*** Supplied data ***
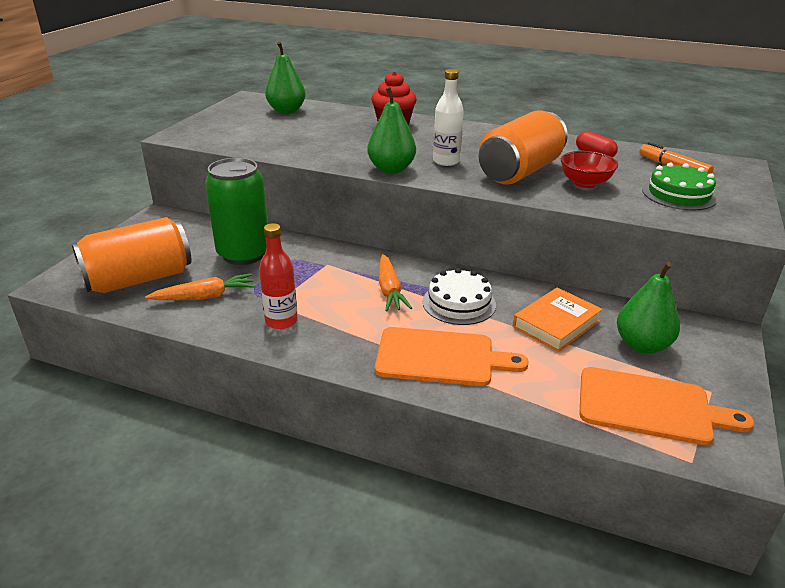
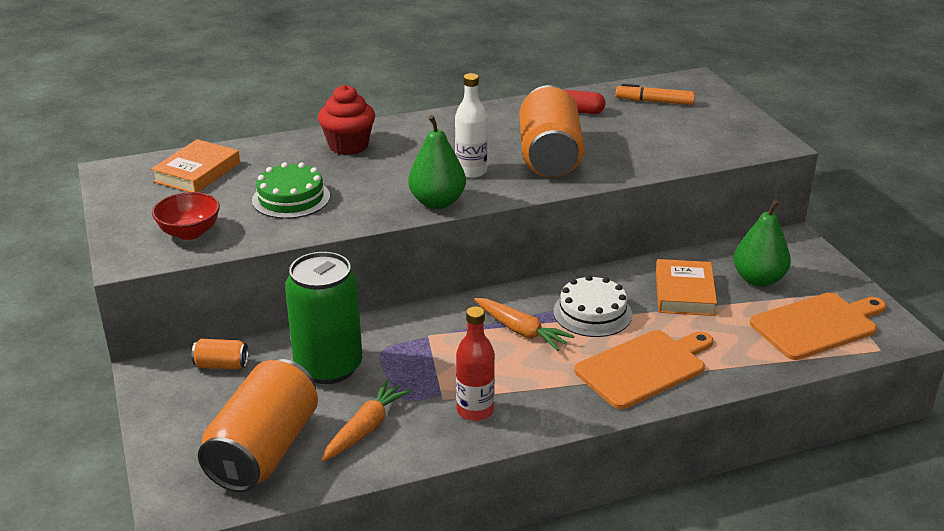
camera: 40 degrees left, 0 degrees up
(195, 227) = (221, 365): none -> orange can
(286, 111) = (197, 172): green pear -> orange book
(585, 183) = (615, 148): red bowl -> red bowl (189, 232)
(678, 194) = (694, 130): green cake -> green cake (291, 198)

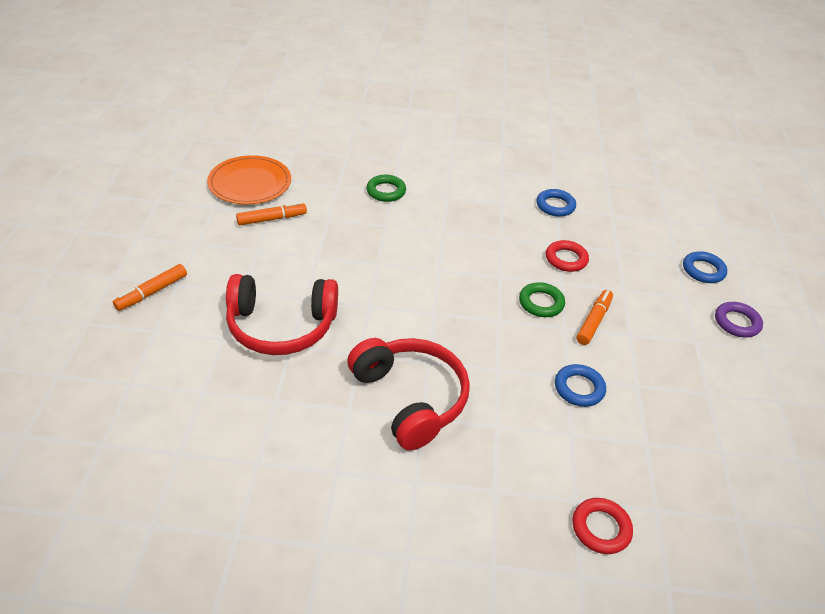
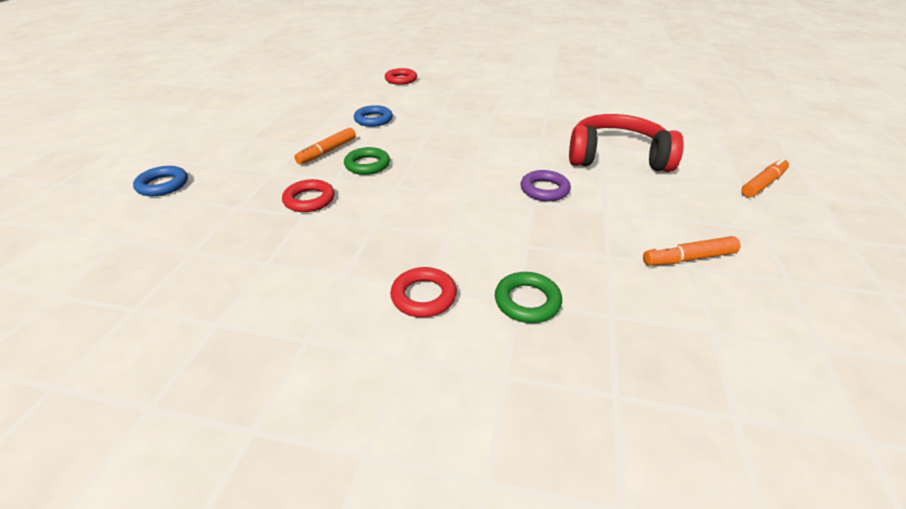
camera: 170 degrees left, 5 degrees down
(250, 183) = (767, 324): orange plate -> none
(410, 398) = (501, 119): red headphones -> none
(448, 192) = (423, 296): none -> red ring
(555, 206) = (264, 267): blue ring -> none
(737, 322) = (194, 147): purple ring -> purple ring (544, 190)

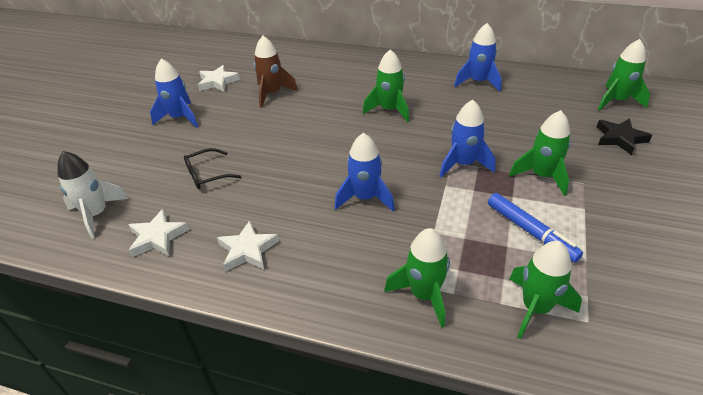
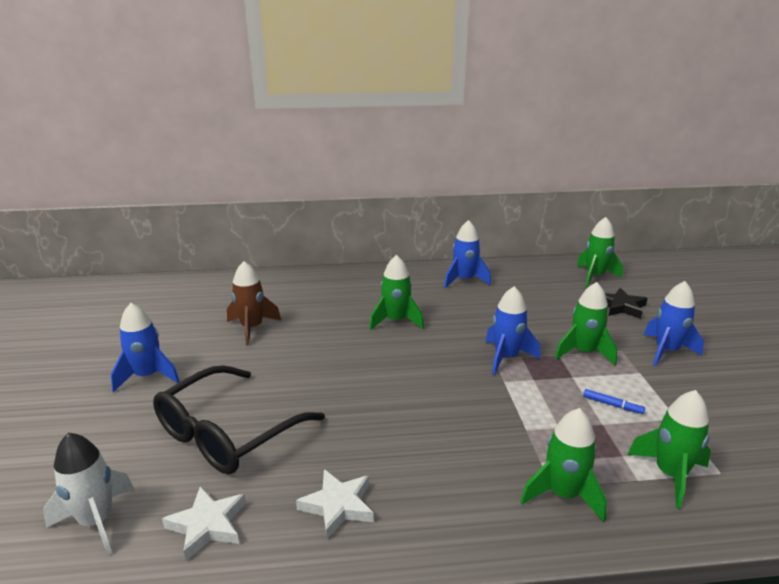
camera: 25 degrees left, 15 degrees down
(207, 175) = (227, 433): black glasses -> black glasses, size x2.09
(218, 82) = (173, 327): white star -> none
(365, 198) = (433, 413): blue rocket -> blue rocket (666, 351)
(530, 232) = (612, 405): blue marker -> blue marker, size x0.54

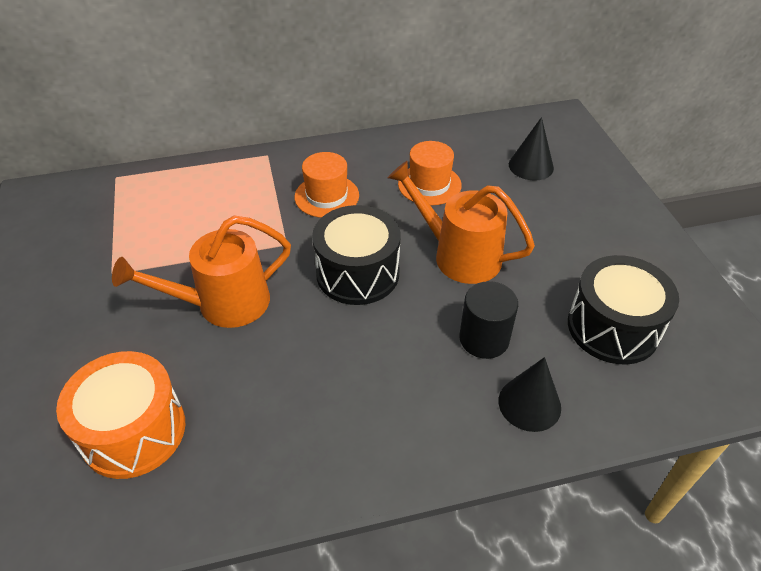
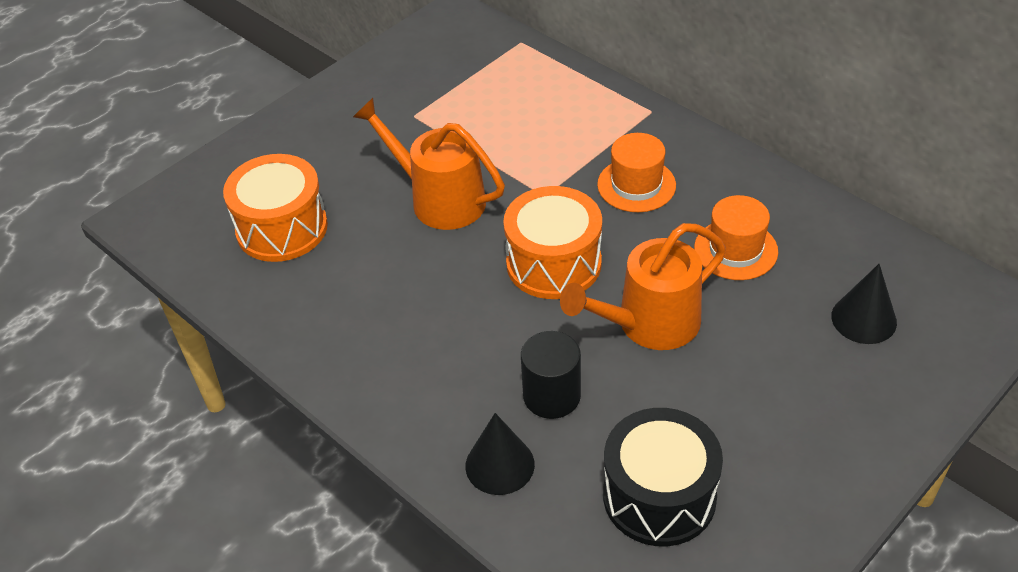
camera: 60 degrees right, 0 degrees up
(357, 273) = (553, 263): black drum -> orange drum
(458, 255) = (649, 324): orange watering can -> orange watering can turned 120 degrees counterclockwise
*** End of Supplied data ***
What is being asked
Reproduce each line from the records that contains the word "blue".

Answer to this exercise
(555, 206) = (264, 267): blue ring -> none
(365, 198) = (433, 413): blue rocket -> blue rocket (666, 351)
(530, 232) = (612, 405): blue marker -> blue marker, size x0.54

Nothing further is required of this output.